Task instructions - Would you write out all of the entries below, exactly as they stand?

Input records -
:::
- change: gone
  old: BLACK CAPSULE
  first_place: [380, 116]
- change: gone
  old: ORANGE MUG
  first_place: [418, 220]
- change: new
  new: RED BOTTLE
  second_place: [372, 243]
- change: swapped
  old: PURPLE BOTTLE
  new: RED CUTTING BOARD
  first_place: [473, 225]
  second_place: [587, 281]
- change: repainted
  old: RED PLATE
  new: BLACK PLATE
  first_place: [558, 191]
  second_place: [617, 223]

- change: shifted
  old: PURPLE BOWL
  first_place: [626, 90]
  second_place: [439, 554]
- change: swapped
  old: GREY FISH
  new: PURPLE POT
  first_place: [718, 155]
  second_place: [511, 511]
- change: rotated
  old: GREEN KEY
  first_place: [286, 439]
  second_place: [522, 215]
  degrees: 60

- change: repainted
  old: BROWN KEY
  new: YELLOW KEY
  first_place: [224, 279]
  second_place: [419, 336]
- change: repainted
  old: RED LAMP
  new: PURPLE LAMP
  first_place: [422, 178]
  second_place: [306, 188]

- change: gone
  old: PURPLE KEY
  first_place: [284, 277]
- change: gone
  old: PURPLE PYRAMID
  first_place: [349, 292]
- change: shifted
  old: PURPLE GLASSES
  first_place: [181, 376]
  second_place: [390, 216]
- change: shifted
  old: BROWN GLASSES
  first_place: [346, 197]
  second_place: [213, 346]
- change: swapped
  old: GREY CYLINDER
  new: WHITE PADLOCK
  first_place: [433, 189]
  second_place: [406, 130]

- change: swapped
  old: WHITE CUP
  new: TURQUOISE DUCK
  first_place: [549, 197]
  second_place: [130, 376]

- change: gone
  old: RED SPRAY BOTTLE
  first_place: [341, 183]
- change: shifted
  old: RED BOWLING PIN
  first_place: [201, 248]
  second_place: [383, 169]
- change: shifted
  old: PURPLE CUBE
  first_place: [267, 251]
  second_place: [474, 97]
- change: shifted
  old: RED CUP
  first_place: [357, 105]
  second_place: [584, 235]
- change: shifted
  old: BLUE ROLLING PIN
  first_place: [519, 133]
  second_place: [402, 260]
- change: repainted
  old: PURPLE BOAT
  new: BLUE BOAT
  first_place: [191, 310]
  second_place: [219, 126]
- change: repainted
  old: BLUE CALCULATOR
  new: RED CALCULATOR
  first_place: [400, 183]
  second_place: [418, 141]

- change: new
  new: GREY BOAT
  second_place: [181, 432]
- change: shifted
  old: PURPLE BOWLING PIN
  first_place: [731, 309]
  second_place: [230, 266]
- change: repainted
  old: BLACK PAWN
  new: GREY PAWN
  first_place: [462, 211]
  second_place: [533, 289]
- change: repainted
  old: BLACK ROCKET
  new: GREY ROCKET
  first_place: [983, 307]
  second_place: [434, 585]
:::
Result below -
- change: gone
  old: BLACK CAPSULE
  first_place: [380, 116]
- change: gone
  old: ORANGE MUG
  first_place: [418, 220]
- change: new
  new: RED BOTTLE
  second_place: [372, 243]
- change: swapped
  old: PURPLE BOTTLE
  new: RED CUTTING BOARD
  first_place: [473, 225]
  second_place: [587, 281]
- change: repainted
  old: RED PLATE
  new: BLACK PLATE
  first_place: [558, 191]
  second_place: [617, 223]

- change: shifted
  old: PURPLE BOWL
  first_place: [626, 90]
  second_place: [439, 554]
- change: swapped
  old: GREY FISH
  new: PURPLE POT
  first_place: [718, 155]
  second_place: [511, 511]
- change: rotated
  old: GREEN KEY
  first_place: [286, 439]
  second_place: [522, 215]
  degrees: 60

- change: repainted
  old: BROWN KEY
  new: YELLOW KEY
  first_place: [224, 279]
  second_place: [419, 336]
- change: repainted
  old: RED LAMP
  new: PURPLE LAMP
  first_place: [422, 178]
  second_place: [306, 188]

- change: gone
  old: PURPLE KEY
  first_place: [284, 277]
- change: gone
  old: PURPLE PYRAMID
  first_place: [349, 292]
- change: shifted
  old: PURPLE GLASSES
  first_place: [181, 376]
  second_place: [390, 216]
- change: shifted
  old: BROWN GLASSES
  first_place: [346, 197]
  second_place: [213, 346]
- change: swapped
  old: GREY CYLINDER
  new: WHITE PADLOCK
  first_place: [433, 189]
  second_place: [406, 130]

- change: swapped
  old: WHITE CUP
  new: TURQUOISE DUCK
  first_place: [549, 197]
  second_place: [130, 376]

- change: gone
  old: RED SPRAY BOTTLE
  first_place: [341, 183]
- change: shifted
  old: RED BOWLING PIN
  first_place: [201, 248]
  second_place: [383, 169]
- change: shifted
  old: PURPLE CUBE
  first_place: [267, 251]
  second_place: [474, 97]
- change: shifted
  old: RED CUP
  first_place: [357, 105]
  second_place: [584, 235]
- change: shifted
  old: BLUE ROLLING PIN
  first_place: [519, 133]
  second_place: [402, 260]
- change: repainted
  old: PURPLE BOAT
  new: BLUE BOAT
  first_place: [191, 310]
  second_place: [219, 126]
- change: repainted
  old: BLUE CALCULATOR
  new: RED CALCULATOR
  first_place: [400, 183]
  second_place: [418, 141]

- change: new
  new: GREY BOAT
  second_place: [181, 432]
- change: shifted
  old: PURPLE BOWLING PIN
  first_place: [731, 309]
  second_place: [230, 266]
- change: repainted
  old: BLACK PAWN
  new: GREY PAWN
  first_place: [462, 211]
  second_place: [533, 289]
- change: repainted
  old: BLACK ROCKET
  new: GREY ROCKET
  first_place: [983, 307]
  second_place: [434, 585]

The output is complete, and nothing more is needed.